_Task brief_
Please give back word for word the lines below, from the first one through the one with "DIGITS3 pin CLK: D19 -> D15".

[[ Dataset entries open ]]

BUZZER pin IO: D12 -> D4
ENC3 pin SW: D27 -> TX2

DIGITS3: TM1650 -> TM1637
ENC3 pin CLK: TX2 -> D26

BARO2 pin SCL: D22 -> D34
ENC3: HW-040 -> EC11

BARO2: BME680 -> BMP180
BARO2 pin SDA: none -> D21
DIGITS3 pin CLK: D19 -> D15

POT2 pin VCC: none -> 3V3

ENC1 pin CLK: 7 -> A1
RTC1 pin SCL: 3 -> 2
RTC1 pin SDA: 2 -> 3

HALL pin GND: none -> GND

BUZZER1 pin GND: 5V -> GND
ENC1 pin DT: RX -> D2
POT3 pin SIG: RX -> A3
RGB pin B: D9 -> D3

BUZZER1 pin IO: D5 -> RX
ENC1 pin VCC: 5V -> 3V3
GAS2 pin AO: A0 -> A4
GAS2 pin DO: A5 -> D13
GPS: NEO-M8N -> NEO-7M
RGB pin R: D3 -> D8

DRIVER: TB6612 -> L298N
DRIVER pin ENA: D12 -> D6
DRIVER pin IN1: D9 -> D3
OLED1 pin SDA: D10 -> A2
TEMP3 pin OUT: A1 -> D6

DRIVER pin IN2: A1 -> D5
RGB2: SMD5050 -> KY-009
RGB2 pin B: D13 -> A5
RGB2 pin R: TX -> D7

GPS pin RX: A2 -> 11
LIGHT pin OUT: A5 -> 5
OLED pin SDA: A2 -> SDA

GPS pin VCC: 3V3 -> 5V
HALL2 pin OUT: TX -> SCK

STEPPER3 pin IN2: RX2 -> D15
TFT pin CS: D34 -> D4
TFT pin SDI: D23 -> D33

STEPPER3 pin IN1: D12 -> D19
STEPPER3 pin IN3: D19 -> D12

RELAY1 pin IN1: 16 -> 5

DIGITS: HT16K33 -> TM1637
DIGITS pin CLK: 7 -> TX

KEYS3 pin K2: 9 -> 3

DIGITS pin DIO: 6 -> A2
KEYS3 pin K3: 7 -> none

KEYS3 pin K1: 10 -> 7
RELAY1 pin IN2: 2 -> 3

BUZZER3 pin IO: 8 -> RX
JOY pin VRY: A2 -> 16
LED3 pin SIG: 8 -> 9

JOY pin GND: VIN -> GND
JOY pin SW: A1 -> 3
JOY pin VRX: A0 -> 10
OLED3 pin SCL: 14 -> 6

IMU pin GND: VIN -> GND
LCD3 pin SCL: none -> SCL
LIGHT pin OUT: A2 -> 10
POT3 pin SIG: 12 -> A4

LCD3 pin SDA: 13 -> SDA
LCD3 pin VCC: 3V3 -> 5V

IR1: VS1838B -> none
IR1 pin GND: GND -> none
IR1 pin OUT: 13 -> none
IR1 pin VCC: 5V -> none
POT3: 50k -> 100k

[[ Dataset entries closed ]]

_Response box_
BUZZER pin IO: D12 -> D4
ENC3 pin SW: D27 -> TX2

DIGITS3: TM1650 -> TM1637
ENC3 pin CLK: TX2 -> D26

BARO2 pin SCL: D22 -> D34
ENC3: HW-040 -> EC11

BARO2: BME680 -> BMP180
BARO2 pin SDA: none -> D21
DIGITS3 pin CLK: D19 -> D15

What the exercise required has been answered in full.